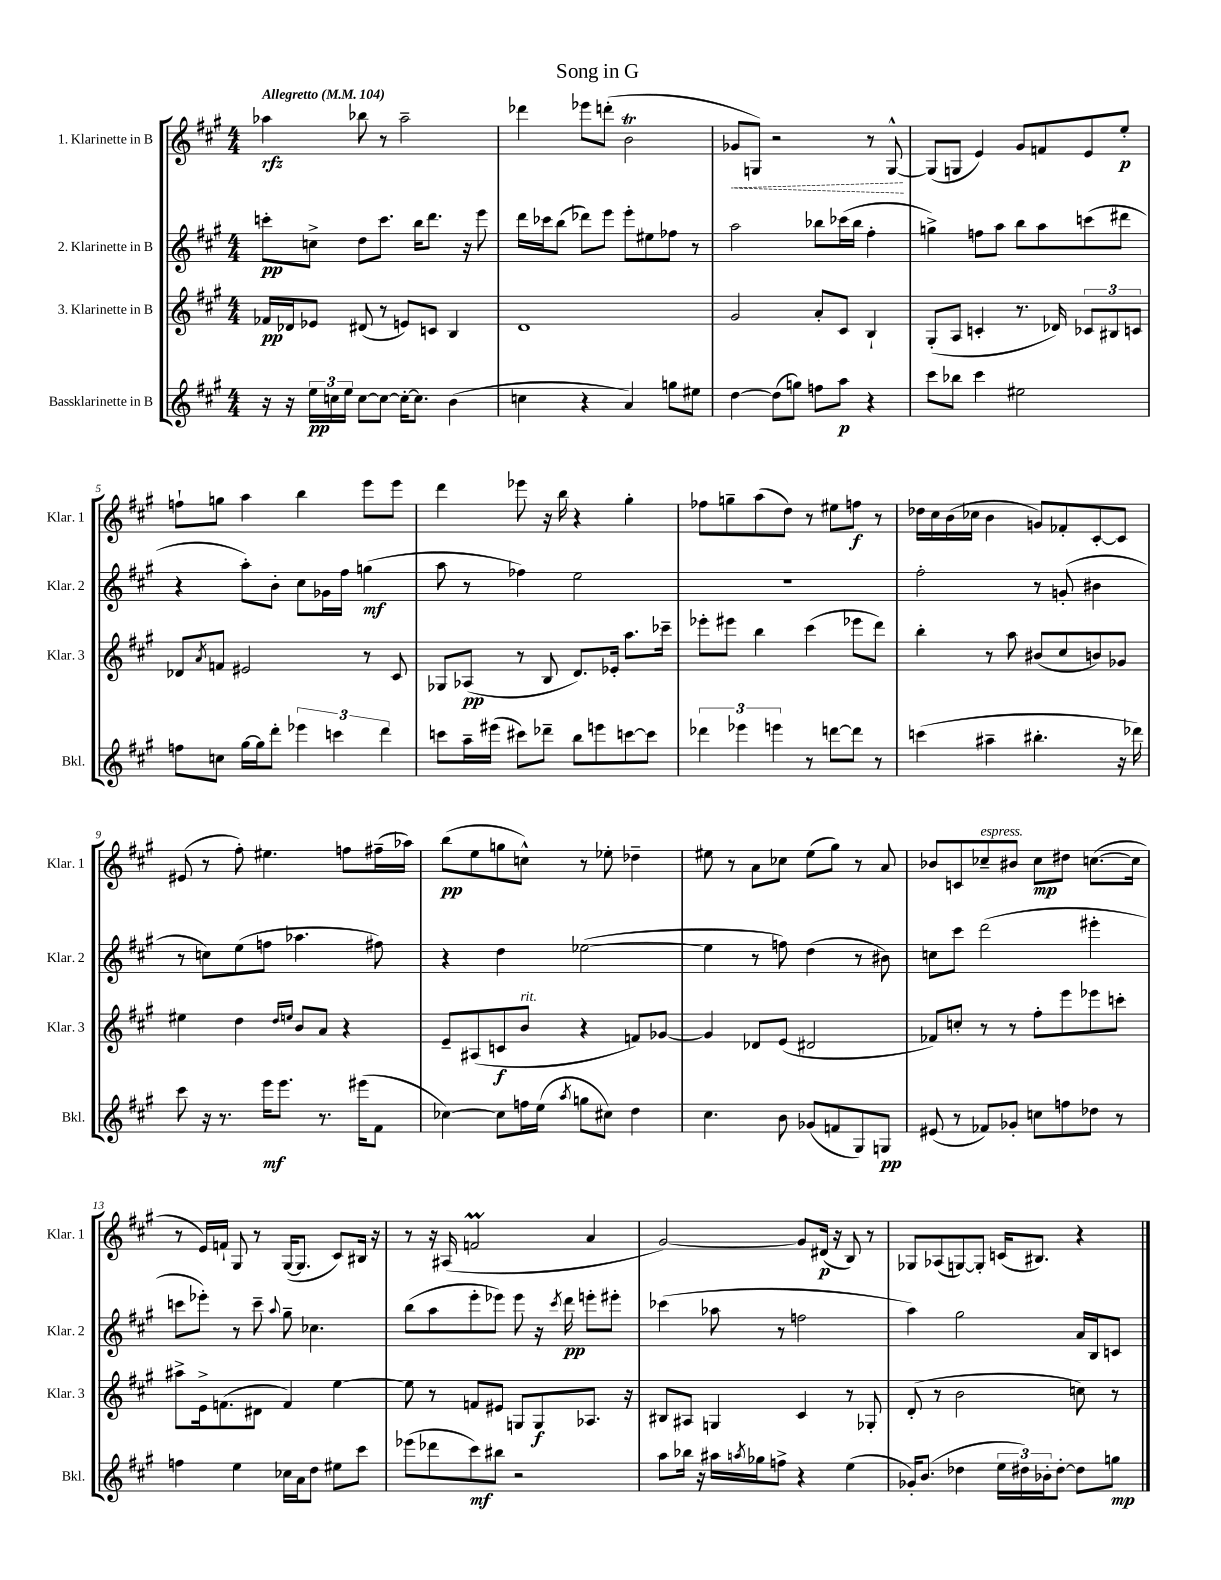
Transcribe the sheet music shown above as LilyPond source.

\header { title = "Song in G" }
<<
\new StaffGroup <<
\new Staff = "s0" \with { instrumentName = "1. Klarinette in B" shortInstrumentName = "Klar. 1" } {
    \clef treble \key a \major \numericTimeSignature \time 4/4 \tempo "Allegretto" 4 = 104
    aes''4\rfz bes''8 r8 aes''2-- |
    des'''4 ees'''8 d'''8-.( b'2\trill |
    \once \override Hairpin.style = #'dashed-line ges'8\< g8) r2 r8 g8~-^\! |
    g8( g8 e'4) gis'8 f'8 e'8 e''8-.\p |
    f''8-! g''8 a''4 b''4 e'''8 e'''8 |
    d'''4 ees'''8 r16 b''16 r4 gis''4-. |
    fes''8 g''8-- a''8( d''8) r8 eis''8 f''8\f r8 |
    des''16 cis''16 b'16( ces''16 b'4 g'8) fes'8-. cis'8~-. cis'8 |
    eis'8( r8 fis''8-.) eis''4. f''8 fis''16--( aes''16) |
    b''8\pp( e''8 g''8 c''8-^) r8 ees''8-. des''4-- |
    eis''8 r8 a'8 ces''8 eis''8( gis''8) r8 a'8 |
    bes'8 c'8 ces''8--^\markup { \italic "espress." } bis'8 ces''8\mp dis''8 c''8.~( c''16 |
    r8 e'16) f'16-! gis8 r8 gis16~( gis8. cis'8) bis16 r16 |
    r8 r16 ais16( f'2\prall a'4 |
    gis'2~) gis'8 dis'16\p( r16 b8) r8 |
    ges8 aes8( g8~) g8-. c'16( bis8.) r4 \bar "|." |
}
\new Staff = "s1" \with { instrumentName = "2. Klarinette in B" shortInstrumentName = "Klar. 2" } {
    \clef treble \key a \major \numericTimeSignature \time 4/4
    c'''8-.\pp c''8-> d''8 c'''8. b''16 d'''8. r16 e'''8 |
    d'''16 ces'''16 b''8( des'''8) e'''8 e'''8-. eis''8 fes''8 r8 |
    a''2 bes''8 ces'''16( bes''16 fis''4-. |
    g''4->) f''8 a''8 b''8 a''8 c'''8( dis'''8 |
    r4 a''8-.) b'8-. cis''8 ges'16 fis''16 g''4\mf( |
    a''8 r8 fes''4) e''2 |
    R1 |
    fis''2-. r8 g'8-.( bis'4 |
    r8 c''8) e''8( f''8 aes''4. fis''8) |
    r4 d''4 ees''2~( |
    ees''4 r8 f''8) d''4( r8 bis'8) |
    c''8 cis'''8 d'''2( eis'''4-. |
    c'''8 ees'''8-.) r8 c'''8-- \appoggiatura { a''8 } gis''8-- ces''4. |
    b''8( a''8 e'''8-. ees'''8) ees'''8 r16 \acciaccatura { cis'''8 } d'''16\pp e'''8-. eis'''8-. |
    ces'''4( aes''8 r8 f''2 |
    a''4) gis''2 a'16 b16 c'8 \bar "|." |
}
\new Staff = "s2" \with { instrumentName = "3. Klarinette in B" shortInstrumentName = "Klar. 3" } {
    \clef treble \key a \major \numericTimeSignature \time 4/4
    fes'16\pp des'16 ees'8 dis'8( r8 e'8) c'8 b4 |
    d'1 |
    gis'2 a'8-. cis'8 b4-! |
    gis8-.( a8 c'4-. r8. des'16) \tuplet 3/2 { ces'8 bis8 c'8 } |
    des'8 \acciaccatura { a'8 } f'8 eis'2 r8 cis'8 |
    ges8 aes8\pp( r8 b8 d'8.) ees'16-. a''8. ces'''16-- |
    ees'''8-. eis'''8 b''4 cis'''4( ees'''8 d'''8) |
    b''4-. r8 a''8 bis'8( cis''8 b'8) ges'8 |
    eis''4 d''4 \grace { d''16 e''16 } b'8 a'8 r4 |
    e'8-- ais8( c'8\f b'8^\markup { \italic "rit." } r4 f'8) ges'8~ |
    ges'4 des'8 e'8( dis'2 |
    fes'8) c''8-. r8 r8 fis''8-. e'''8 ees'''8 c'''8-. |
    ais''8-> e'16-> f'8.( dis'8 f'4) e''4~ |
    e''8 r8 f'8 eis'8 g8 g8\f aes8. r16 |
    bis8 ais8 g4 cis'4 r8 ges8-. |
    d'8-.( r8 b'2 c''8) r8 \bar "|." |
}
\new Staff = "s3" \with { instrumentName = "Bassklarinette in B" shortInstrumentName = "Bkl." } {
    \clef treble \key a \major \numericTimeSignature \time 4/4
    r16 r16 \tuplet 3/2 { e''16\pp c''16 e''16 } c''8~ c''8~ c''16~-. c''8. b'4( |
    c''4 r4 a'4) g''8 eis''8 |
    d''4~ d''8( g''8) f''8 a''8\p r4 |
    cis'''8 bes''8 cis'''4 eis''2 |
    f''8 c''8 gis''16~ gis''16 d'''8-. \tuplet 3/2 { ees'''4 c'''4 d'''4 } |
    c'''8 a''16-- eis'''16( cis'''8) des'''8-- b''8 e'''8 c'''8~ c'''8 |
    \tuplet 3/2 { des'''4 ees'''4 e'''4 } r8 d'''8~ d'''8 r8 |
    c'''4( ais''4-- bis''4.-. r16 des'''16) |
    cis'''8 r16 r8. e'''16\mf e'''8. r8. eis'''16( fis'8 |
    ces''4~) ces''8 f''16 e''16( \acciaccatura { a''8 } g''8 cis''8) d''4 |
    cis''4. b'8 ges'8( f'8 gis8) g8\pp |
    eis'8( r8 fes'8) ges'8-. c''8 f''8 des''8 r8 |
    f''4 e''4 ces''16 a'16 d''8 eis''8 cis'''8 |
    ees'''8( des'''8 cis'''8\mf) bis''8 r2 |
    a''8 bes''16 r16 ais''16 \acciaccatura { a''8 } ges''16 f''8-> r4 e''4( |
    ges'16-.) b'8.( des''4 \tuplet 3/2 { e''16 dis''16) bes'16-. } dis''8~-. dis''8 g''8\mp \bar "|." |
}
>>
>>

■ ■ ■ ■

**Directive:**
Pick out every line above that contains the string "tuplet".

**Output for this exercise:**
    gis8-.( a8 c'4-. r8. des'16) \tuplet 3/2 { ces'8 bis8 c'8 } |
    r16 r16 \tuplet 3/2 { e''16\pp c''16 e''16 } c''8~ c''8~ c''16~-. c''8. b'4( |
    f''8 c''8 gis''16~ gis''16 d'''8-. \tuplet 3/2 { ees'''4 c'''4 d'''4 } |
    \tuplet 3/2 { des'''4 ees'''4 e'''4 } r8 d'''8~ d'''8 r8 |
    ges'16-.) b'8.( des''4 \tuplet 3/2 { e''16 dis''16) bes'16-. } dis''8~-. dis''8 g''8\mp \bar "|." |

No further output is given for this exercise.